#### [Your task]
Of the lines listed below, return exactly those that run from the line containing "blue rolling pin: 1 -> 0" through the line containing "pink heart: 4 -> 5", both included.

#### [Records for the task]
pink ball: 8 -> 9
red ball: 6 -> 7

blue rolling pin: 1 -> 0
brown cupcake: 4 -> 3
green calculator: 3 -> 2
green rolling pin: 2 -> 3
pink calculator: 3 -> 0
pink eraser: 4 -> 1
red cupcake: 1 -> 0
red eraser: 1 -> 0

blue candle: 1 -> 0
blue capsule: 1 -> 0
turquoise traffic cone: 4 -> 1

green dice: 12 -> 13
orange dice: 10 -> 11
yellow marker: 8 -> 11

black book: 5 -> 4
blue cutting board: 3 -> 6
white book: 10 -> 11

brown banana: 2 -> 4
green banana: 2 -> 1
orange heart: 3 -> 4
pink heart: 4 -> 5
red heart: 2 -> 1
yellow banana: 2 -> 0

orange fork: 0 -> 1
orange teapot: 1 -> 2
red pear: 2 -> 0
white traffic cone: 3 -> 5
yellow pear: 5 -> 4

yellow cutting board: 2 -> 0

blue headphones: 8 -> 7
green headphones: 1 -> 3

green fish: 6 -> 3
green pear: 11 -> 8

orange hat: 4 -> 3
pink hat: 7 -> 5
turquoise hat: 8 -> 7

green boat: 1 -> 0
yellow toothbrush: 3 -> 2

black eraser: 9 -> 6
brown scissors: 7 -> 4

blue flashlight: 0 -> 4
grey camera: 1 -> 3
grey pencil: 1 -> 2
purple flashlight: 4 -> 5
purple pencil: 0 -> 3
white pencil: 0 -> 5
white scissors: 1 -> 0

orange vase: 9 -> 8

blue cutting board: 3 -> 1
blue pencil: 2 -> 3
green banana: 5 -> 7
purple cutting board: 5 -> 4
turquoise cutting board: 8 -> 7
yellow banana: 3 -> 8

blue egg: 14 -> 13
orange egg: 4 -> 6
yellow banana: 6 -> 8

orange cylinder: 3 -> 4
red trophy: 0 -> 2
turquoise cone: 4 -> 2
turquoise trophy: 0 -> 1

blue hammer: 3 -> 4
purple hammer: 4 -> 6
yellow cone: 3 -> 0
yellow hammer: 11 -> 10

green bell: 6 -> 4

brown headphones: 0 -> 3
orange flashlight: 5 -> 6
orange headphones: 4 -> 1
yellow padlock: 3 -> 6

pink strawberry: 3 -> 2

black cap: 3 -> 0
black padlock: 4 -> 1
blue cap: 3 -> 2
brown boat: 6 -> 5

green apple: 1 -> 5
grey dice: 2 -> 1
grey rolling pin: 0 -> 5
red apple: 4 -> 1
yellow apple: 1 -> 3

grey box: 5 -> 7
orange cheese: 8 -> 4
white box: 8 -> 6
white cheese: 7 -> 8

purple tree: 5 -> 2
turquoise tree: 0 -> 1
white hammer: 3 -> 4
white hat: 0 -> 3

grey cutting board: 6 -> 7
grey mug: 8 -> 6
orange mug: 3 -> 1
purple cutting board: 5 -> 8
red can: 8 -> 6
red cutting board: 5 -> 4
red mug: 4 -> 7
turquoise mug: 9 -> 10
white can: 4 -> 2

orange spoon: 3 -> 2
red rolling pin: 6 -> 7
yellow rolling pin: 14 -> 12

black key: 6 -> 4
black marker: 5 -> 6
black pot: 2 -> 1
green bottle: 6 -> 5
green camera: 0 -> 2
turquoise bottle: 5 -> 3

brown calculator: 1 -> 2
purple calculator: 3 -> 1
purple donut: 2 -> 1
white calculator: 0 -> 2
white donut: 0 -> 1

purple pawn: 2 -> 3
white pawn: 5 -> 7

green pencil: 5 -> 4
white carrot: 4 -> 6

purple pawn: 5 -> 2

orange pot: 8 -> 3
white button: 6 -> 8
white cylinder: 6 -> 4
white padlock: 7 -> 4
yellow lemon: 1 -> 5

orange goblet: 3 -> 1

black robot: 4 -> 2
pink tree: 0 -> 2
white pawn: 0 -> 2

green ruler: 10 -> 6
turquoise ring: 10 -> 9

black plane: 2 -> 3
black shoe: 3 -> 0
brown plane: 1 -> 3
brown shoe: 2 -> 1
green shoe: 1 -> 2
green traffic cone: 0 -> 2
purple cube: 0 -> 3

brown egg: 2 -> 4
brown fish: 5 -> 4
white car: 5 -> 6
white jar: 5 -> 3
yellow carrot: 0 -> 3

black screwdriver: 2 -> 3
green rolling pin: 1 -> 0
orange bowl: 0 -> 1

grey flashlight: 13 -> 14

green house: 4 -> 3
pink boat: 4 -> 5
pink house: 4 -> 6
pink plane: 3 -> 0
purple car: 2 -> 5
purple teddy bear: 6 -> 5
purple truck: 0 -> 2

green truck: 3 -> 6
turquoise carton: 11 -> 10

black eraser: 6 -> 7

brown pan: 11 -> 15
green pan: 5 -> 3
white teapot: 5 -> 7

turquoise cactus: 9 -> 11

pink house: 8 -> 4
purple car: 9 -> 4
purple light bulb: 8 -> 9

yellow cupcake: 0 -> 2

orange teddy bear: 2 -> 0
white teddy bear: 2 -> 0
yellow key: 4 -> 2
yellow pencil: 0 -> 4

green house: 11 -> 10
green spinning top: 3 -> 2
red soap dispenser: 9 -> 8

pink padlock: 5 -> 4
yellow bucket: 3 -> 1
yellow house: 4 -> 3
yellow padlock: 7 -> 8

#### [Task result]
blue rolling pin: 1 -> 0
brown cupcake: 4 -> 3
green calculator: 3 -> 2
green rolling pin: 2 -> 3
pink calculator: 3 -> 0
pink eraser: 4 -> 1
red cupcake: 1 -> 0
red eraser: 1 -> 0

blue candle: 1 -> 0
blue capsule: 1 -> 0
turquoise traffic cone: 4 -> 1

green dice: 12 -> 13
orange dice: 10 -> 11
yellow marker: 8 -> 11

black book: 5 -> 4
blue cutting board: 3 -> 6
white book: 10 -> 11

brown banana: 2 -> 4
green banana: 2 -> 1
orange heart: 3 -> 4
pink heart: 4 -> 5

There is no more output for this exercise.